** PROMPT **
Whenever a line in the data contains "star", show that line.

Dataset records:
═══

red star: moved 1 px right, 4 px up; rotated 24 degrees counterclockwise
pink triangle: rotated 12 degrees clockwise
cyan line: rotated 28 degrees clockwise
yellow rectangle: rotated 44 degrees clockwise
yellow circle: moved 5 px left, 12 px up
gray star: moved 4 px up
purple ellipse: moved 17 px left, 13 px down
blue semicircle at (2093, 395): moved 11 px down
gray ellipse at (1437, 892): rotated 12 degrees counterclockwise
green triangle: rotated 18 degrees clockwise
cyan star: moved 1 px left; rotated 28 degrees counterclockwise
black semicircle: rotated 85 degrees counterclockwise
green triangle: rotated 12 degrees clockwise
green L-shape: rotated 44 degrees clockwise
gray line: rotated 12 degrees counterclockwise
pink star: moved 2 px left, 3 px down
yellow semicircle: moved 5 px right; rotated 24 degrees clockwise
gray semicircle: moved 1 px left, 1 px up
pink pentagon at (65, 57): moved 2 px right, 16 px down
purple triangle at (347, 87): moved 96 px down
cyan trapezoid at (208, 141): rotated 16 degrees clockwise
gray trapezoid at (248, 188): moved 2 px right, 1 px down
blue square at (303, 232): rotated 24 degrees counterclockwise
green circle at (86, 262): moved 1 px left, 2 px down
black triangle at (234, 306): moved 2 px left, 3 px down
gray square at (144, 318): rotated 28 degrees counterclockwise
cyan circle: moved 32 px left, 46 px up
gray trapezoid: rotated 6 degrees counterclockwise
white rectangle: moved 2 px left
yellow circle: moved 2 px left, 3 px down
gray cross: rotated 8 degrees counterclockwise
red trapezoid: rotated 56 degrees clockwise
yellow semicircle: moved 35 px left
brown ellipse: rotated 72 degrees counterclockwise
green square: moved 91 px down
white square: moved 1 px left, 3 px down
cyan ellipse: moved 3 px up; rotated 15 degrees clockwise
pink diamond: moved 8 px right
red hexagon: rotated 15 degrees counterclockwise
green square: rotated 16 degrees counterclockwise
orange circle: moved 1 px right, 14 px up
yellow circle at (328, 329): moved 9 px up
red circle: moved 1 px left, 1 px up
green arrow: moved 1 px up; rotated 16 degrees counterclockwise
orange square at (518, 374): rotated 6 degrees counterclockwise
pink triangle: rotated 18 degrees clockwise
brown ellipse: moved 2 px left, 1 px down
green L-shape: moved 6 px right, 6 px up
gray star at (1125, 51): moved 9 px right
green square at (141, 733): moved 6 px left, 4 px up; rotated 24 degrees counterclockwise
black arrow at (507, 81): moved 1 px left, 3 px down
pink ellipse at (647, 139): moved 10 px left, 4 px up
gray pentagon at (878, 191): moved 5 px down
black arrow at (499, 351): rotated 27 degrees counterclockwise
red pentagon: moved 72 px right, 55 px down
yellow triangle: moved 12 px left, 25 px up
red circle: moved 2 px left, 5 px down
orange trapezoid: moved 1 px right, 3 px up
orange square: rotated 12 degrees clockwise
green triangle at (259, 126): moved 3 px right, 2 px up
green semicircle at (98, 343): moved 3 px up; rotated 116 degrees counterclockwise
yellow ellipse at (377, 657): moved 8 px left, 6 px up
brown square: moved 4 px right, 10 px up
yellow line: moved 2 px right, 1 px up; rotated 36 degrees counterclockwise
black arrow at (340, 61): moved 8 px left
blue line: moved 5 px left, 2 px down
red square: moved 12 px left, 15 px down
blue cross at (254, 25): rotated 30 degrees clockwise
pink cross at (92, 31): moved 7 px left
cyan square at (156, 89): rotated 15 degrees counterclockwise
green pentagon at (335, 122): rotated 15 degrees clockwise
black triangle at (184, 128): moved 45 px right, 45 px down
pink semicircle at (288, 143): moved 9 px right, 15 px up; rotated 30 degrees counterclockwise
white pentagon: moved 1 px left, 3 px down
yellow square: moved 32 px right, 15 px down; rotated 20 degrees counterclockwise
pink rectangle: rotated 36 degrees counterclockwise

═══

** FINISHED TASK **
red star: moved 1 px right, 4 px up; rotated 24 degrees counterclockwise
gray star: moved 4 px up
cyan star: moved 1 px left; rotated 28 degrees counterclockwise
pink star: moved 2 px left, 3 px down
gray star at (1125, 51): moved 9 px right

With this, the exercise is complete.